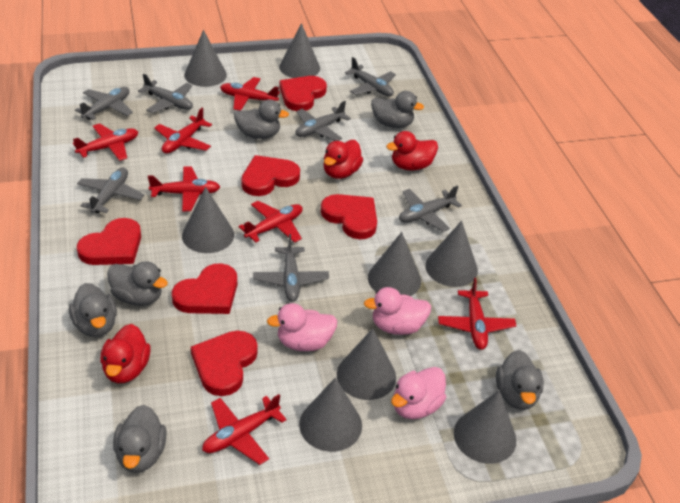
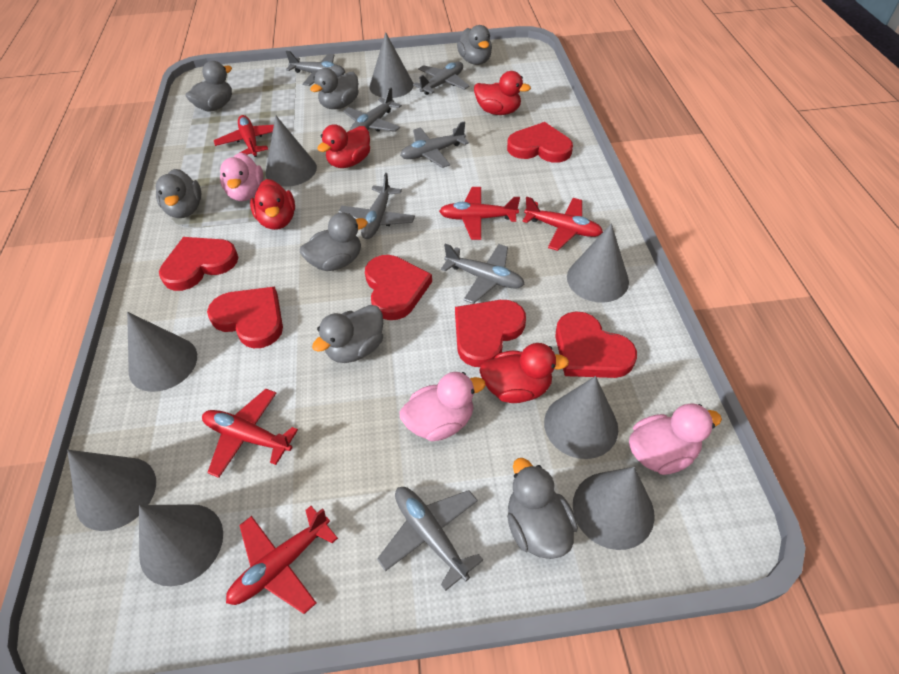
grey duck: 6 -> 7
red duck: 3 -> 4
red plane: 7 -> 5

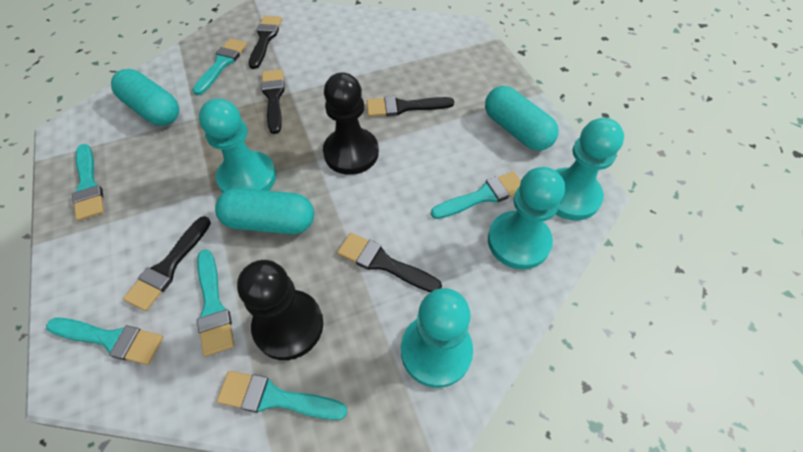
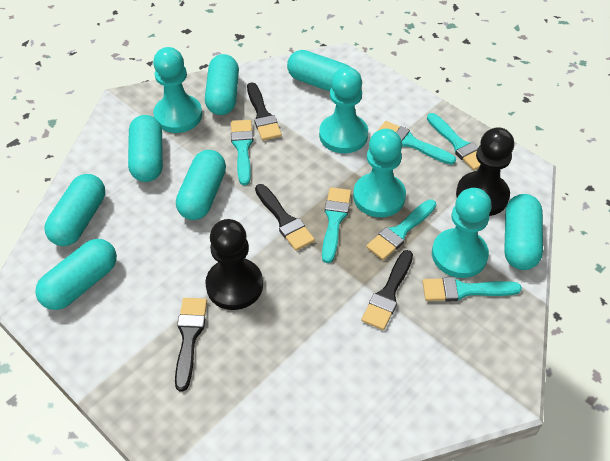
black brush: 5 -> 4
turquoise capsule: 3 -> 7

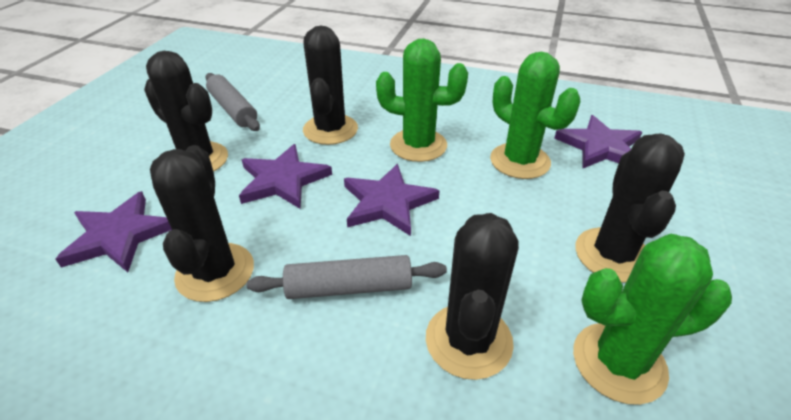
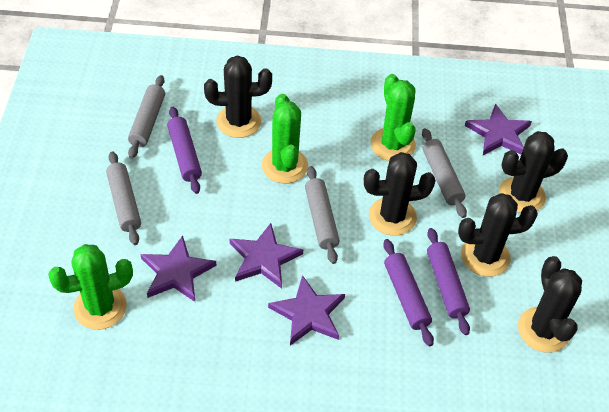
grey rolling pin: 2 -> 4
purple rolling pin: 0 -> 3

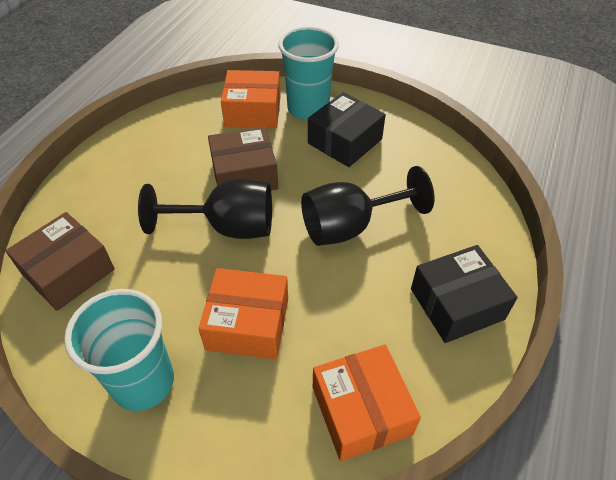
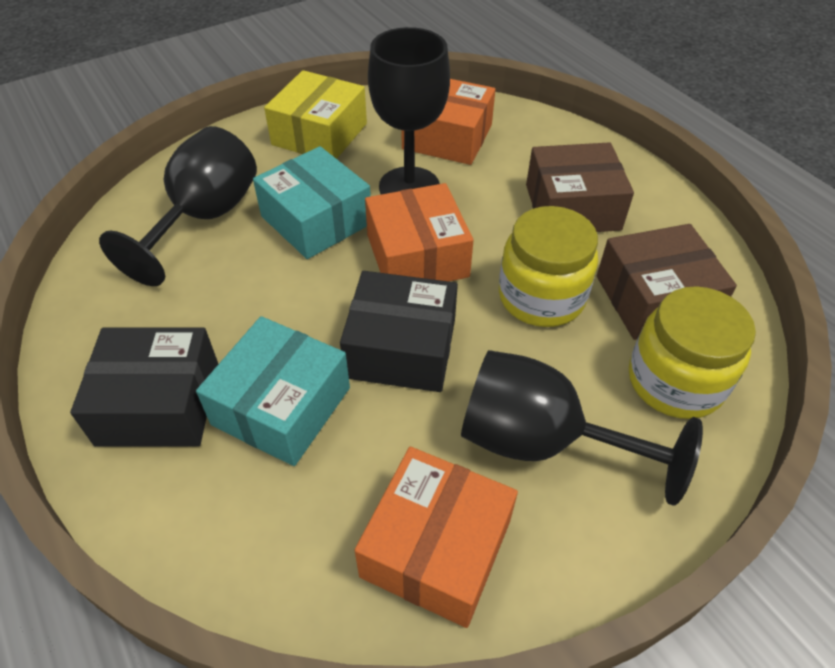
black goblet: 2 -> 3
turquoise box: 0 -> 2
turquoise cup: 2 -> 0
yellow box: 0 -> 1
yellow jar: 0 -> 2

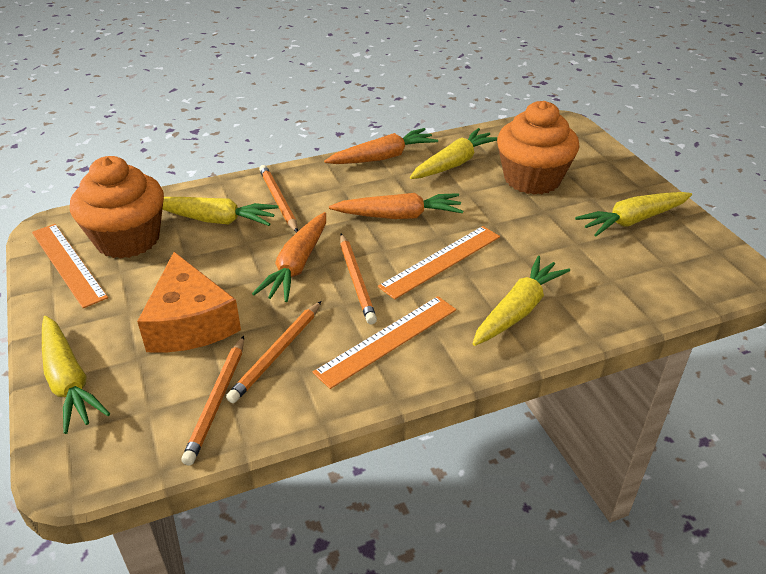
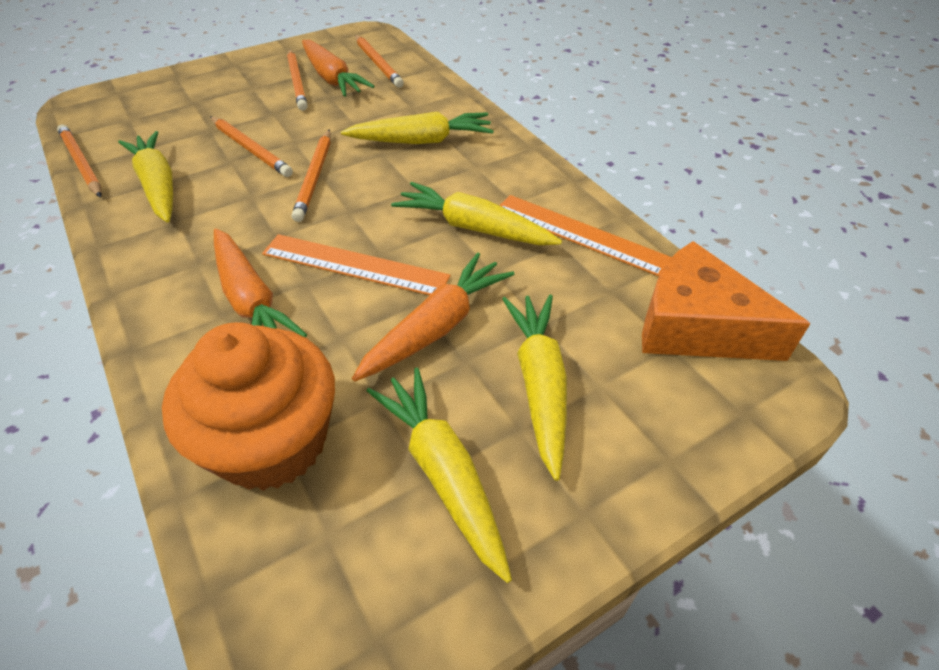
orange cupcake: 2 -> 1
orange pencil: 4 -> 5
orange ruler: 3 -> 2

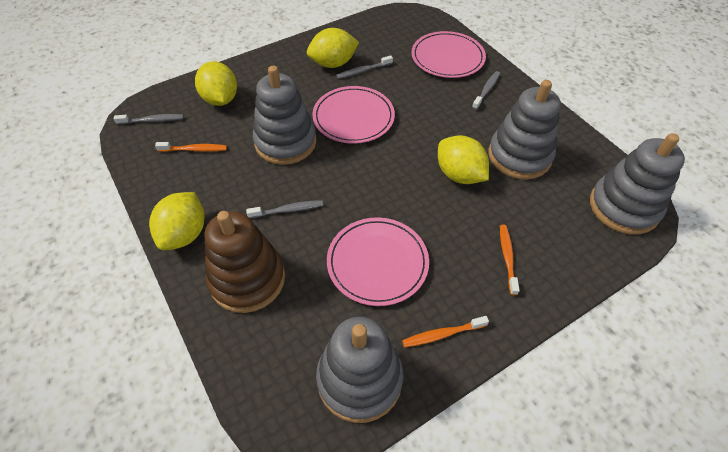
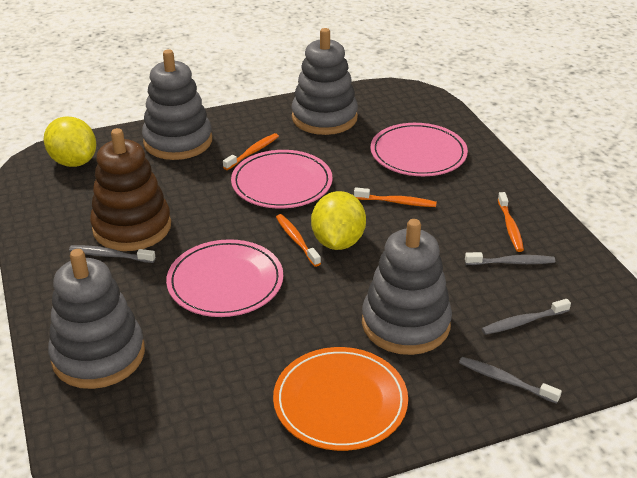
orange plate: 0 -> 1
orange toothbrush: 3 -> 4
yellow lemon: 4 -> 2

» Problem requirements: Every record, word for word, should be given back without its pictures.

» Task output:
grey duck: 6 -> 7
red duck: 3 -> 4
red plane: 7 -> 5

black brush: 5 -> 4
turquoise capsule: 3 -> 7

grey rolling pin: 2 -> 4
purple rolling pin: 0 -> 3

black goblet: 2 -> 3
turquoise box: 0 -> 2
turquoise cup: 2 -> 0
yellow box: 0 -> 1
yellow jar: 0 -> 2

orange cupcake: 2 -> 1
orange pencil: 4 -> 5
orange ruler: 3 -> 2

orange plate: 0 -> 1
orange toothbrush: 3 -> 4
yellow lemon: 4 -> 2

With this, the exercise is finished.